DATA SUPPLIED below:

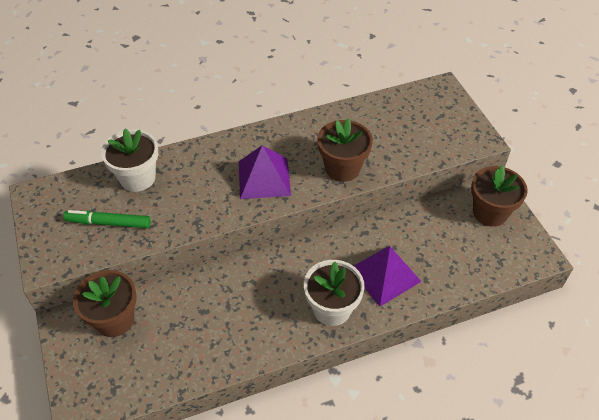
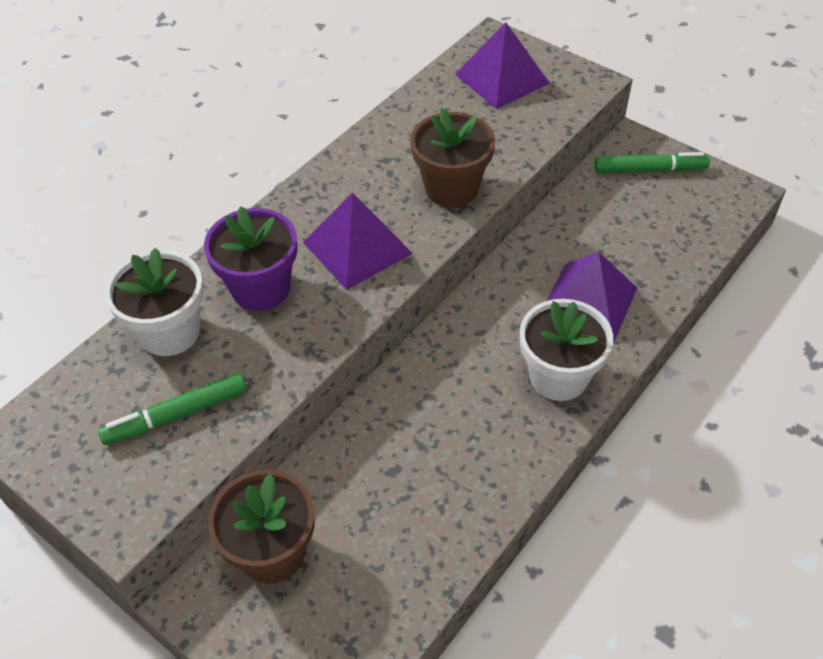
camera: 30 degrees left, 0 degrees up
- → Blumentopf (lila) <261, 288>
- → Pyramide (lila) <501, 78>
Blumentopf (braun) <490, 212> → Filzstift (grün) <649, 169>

End of DATA SUPPLIED.
DATA SUPPLIED below:

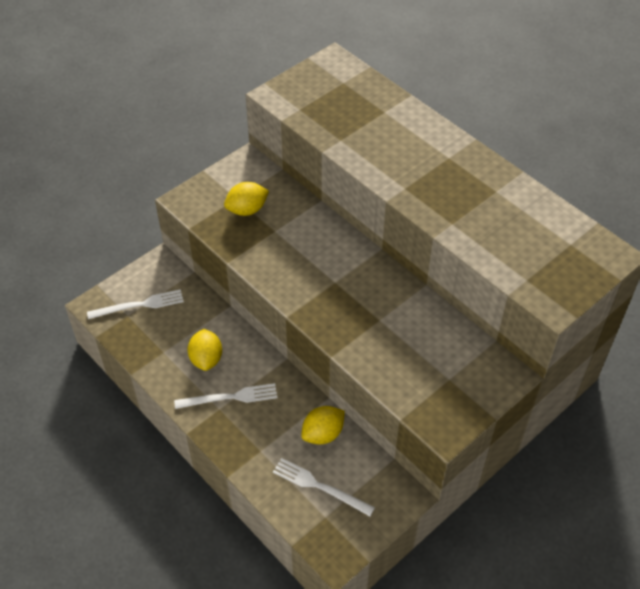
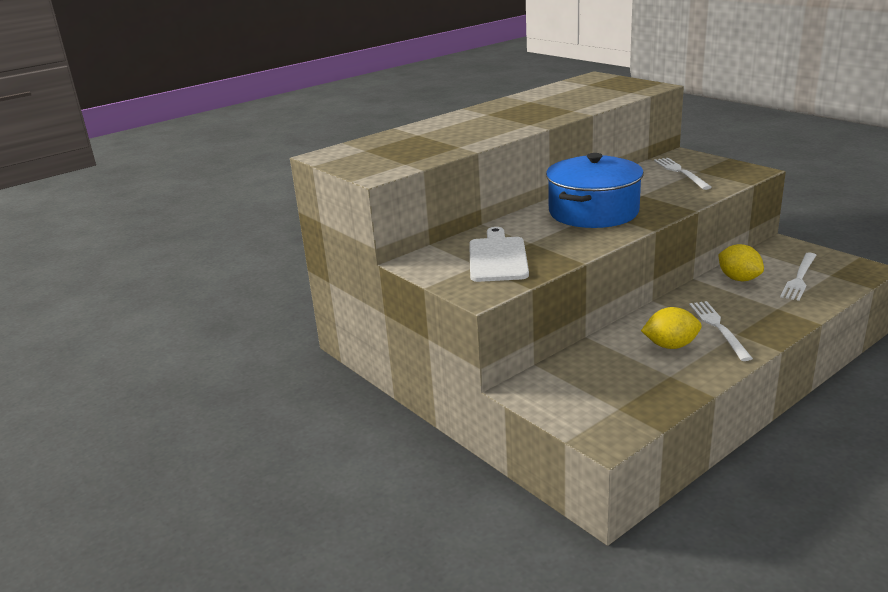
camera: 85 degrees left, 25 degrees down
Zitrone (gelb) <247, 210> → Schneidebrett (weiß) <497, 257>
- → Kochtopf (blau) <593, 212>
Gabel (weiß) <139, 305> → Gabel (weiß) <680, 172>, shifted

End of DATA SUPPLIED.

• **WHAT THE EXERCISE ASKS**:
In the data above, start at the line that has "- → Blumentopf (lila) <261, 288>", stop after the line that has "Blumentopf (braun) <490, 212>", and print every line in between exactly as it stands.

• **EXERCISE RESPONSE**:
- → Blumentopf (lila) <261, 288>
- → Pyramide (lila) <501, 78>
Blumentopf (braun) <490, 212> → Filzstift (grün) <649, 169>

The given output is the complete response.